(Job item): Scan the data for "truck" and copy each matching line.

(Dataset):
####

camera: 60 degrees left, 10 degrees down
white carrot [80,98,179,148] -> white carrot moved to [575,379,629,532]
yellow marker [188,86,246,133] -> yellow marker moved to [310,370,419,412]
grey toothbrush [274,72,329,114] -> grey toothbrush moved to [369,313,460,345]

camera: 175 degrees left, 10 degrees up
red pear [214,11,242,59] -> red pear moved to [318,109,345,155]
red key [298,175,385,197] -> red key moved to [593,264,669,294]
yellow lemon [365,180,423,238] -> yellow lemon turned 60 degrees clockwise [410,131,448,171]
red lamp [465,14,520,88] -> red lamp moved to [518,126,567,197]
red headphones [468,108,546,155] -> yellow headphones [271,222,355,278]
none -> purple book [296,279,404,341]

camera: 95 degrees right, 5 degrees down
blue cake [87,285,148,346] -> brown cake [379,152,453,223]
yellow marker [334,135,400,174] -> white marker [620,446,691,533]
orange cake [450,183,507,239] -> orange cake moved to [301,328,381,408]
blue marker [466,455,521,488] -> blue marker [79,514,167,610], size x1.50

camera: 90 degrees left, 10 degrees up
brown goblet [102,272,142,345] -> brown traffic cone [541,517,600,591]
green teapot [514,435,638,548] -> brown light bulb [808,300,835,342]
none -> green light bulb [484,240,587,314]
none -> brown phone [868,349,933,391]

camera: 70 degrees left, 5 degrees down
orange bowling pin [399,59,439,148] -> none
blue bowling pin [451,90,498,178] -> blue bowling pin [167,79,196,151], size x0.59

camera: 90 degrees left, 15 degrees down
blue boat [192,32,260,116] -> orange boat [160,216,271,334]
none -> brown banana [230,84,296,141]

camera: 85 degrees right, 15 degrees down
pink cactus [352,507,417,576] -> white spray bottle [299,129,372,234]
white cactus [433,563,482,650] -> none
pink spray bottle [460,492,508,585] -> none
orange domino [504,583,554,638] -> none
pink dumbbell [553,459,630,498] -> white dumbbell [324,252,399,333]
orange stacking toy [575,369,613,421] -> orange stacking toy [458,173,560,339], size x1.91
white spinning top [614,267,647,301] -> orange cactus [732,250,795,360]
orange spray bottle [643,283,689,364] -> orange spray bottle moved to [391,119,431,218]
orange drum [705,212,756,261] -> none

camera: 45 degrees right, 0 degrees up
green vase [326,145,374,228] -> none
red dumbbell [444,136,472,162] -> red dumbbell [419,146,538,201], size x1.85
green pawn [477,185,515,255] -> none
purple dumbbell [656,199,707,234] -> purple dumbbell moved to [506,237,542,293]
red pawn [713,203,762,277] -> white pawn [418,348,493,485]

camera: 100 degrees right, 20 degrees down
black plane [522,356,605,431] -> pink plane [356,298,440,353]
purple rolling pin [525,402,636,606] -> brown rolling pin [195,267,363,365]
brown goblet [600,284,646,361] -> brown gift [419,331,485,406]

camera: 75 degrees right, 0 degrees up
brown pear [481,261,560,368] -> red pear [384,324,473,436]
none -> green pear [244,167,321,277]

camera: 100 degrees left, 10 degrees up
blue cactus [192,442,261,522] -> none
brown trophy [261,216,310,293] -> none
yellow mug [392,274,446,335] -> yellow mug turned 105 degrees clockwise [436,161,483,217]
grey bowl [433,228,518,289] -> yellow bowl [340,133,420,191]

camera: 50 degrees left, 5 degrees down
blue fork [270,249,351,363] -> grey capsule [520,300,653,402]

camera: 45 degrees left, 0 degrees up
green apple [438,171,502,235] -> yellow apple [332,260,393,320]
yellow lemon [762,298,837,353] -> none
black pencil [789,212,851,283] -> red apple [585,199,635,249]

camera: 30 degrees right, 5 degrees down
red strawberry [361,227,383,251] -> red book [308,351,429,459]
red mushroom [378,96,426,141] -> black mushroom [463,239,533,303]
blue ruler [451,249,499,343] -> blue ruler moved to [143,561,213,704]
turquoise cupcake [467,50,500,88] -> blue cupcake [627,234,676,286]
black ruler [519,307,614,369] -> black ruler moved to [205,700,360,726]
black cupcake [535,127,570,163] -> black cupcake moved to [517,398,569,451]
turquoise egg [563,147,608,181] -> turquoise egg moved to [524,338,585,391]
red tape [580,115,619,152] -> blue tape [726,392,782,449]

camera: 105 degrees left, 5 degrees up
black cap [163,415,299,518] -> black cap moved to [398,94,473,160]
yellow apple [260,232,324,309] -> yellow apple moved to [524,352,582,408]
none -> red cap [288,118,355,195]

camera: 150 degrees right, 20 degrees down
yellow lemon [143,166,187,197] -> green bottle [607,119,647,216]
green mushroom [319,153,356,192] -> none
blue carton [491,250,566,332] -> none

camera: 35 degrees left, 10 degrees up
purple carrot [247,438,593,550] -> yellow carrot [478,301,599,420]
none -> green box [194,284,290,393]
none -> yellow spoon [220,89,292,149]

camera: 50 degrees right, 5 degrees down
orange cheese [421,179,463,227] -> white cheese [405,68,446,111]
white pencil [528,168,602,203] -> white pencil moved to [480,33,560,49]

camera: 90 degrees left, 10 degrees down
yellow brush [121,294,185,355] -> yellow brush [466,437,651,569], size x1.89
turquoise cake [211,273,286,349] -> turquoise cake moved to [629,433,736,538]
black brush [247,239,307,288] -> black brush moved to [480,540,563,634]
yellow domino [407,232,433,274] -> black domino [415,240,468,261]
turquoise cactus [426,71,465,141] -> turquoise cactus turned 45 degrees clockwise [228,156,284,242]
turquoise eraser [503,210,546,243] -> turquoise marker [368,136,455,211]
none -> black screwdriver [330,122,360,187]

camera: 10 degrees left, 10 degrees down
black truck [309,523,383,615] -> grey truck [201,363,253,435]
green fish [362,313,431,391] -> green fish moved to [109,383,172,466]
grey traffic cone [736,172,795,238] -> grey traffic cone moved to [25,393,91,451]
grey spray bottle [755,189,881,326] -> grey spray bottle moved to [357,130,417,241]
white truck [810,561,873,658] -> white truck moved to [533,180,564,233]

####

(Solved exercise):
black truck [309,523,383,615] -> grey truck [201,363,253,435]
white truck [810,561,873,658] -> white truck moved to [533,180,564,233]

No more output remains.